WORK TASK -
In the data that follows, determine how many lines contain the word "switch", and give only that number.

DATA LISTING -
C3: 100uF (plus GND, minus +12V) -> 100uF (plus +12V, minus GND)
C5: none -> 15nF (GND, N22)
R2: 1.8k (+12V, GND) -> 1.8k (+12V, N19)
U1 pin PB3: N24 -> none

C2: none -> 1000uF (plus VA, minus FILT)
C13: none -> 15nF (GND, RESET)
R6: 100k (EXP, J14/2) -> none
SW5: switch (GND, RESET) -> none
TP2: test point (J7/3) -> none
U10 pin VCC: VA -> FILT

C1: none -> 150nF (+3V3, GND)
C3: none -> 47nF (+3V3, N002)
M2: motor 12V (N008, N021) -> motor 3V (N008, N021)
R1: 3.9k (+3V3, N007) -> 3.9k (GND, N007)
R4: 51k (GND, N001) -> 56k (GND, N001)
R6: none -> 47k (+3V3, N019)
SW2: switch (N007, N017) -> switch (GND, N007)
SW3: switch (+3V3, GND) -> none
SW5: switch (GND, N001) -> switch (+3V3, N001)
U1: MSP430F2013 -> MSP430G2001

THE ANSWER -
4